-- WORK TO BE COMPLETED --
Make an exact copy of the records, and keep the pictures out of it.

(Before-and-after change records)
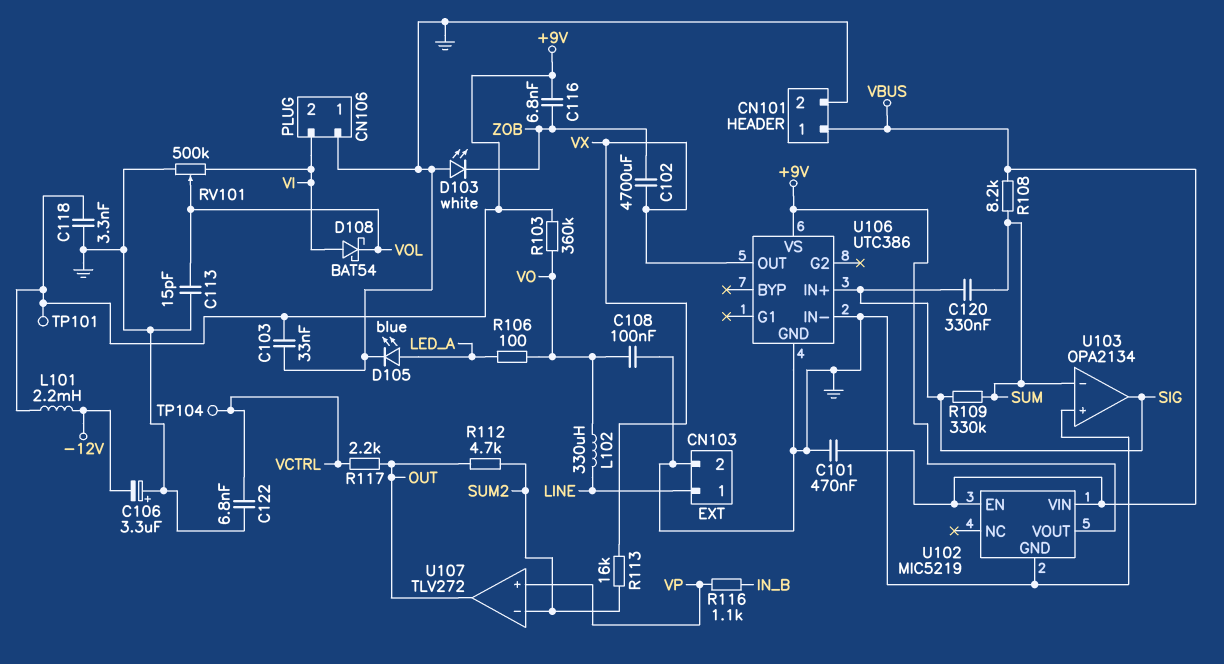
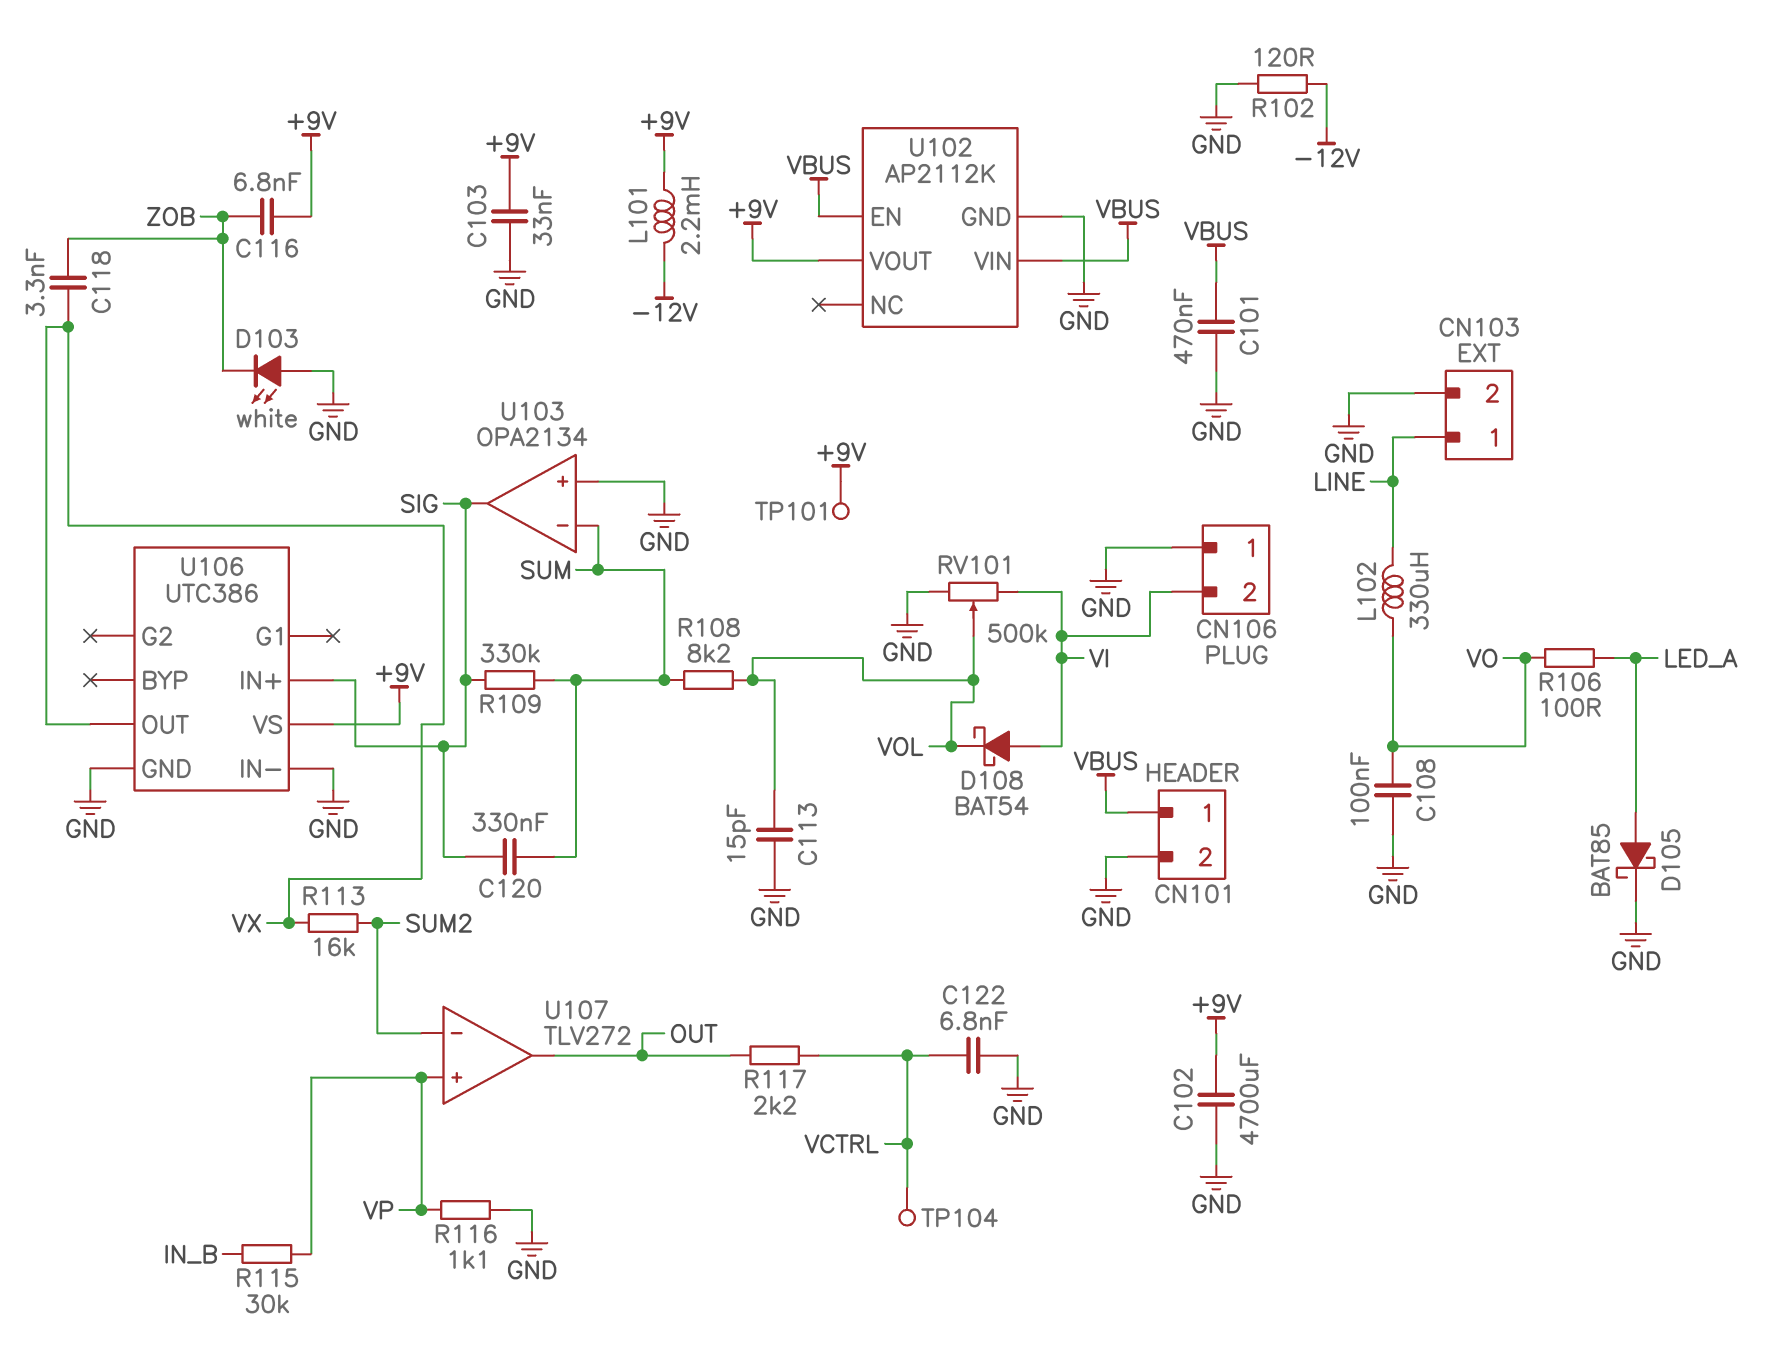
C102: 4700uF (VX, ZOB) -> 4700uF (+9V, GND)
C106: 3.3uF (plus GND, minus -12V) -> none
C118: 3.3nF (+9V, GND) -> 3.3nF (VX, ZOB)
D105: LED blue (A LED_A, K GND) -> schottky BAT85 (A LED_A, K GND)
R102: none -> 120 (-12V, GND)
R103: 360k (+9V, VO) -> none
R108: 8.2k (SUM, VBUS) -> 8.2k (SUM, VOL)
R112: 4.7k (OUT, SUM2) -> none
R115: none -> 30k (IN_B, VP)
R116: 1.1k (IN_B, VP) -> 1.1k (GND, VP)
U102: MIC5219 -> AP2112K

-- ANSWER FOR THIS EXERCISE --
C102: 4700uF (VX, ZOB) -> 4700uF (+9V, GND)
C106: 3.3uF (plus GND, minus -12V) -> none
C118: 3.3nF (+9V, GND) -> 3.3nF (VX, ZOB)
D105: LED blue (A LED_A, K GND) -> schottky BAT85 (A LED_A, K GND)
R102: none -> 120 (-12V, GND)
R103: 360k (+9V, VO) -> none
R108: 8.2k (SUM, VBUS) -> 8.2k (SUM, VOL)
R112: 4.7k (OUT, SUM2) -> none
R115: none -> 30k (IN_B, VP)
R116: 1.1k (IN_B, VP) -> 1.1k (GND, VP)
U102: MIC5219 -> AP2112K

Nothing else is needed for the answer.